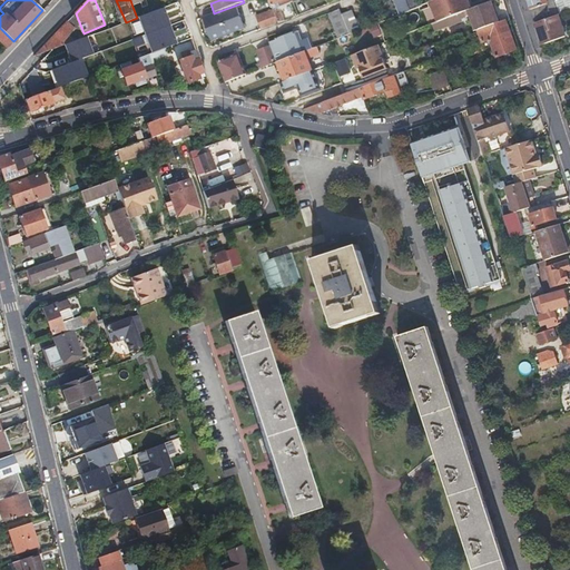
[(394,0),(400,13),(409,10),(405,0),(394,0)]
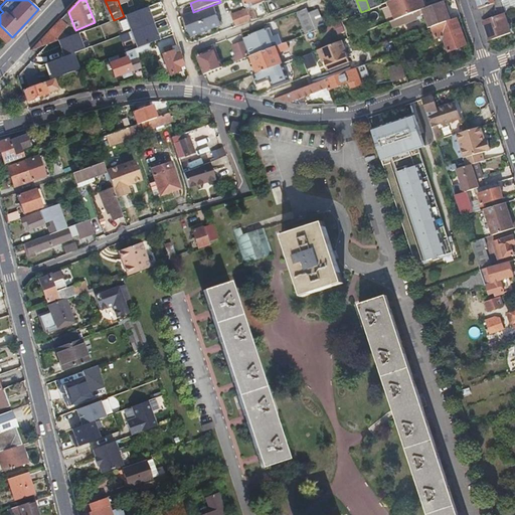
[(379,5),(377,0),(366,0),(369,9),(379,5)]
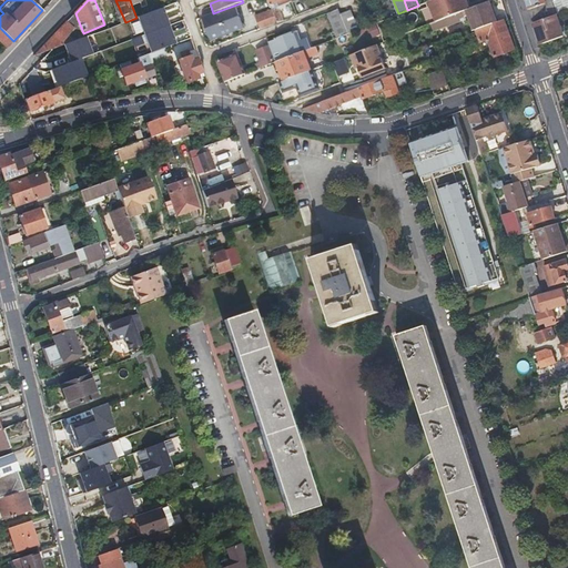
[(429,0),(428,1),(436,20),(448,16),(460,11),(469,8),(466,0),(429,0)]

---

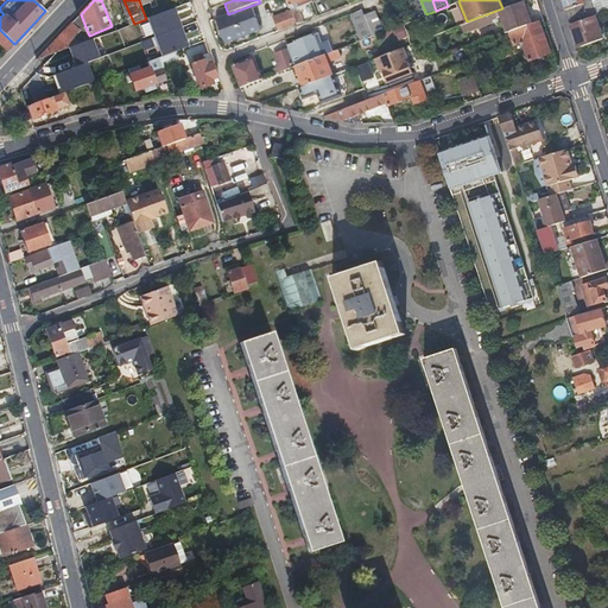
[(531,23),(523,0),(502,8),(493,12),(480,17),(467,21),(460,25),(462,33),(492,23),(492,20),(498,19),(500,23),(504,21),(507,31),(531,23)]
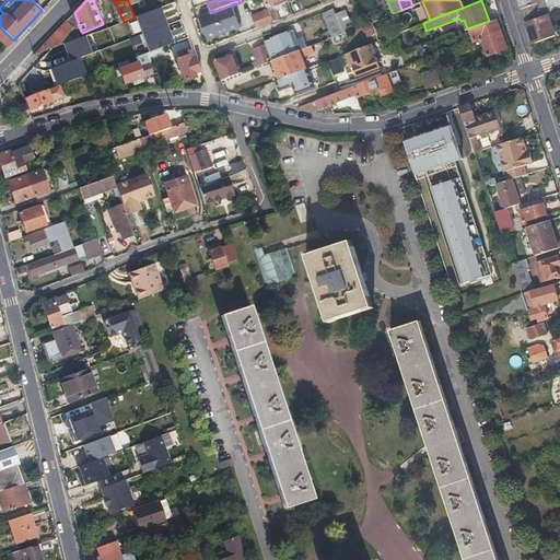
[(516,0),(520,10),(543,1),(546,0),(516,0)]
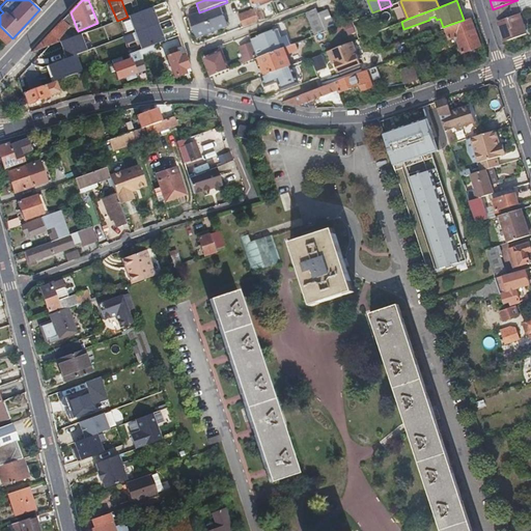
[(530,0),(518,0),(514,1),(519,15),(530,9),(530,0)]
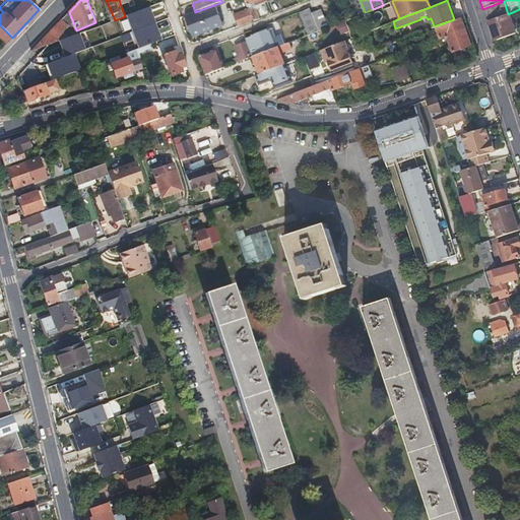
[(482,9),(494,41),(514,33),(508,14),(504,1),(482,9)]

**About this task**.
Within the material above, only the stretch from the line holding "[(516,0),(520,10),(543,1),(546,0),(516,0)]" through the line holding "[(482,9),(494,41),(514,33),(508,14),(504,1),(482,9)]" is to be restated exactly. Pictures are dropped.

**Solution to the problem**.
[(516,0),(520,10),(543,1),(546,0),(516,0)]
[(530,0),(518,0),(514,1),(519,15),(530,9),(530,0)]
[(482,9),(494,41),(514,33),(508,14),(504,1),(482,9)]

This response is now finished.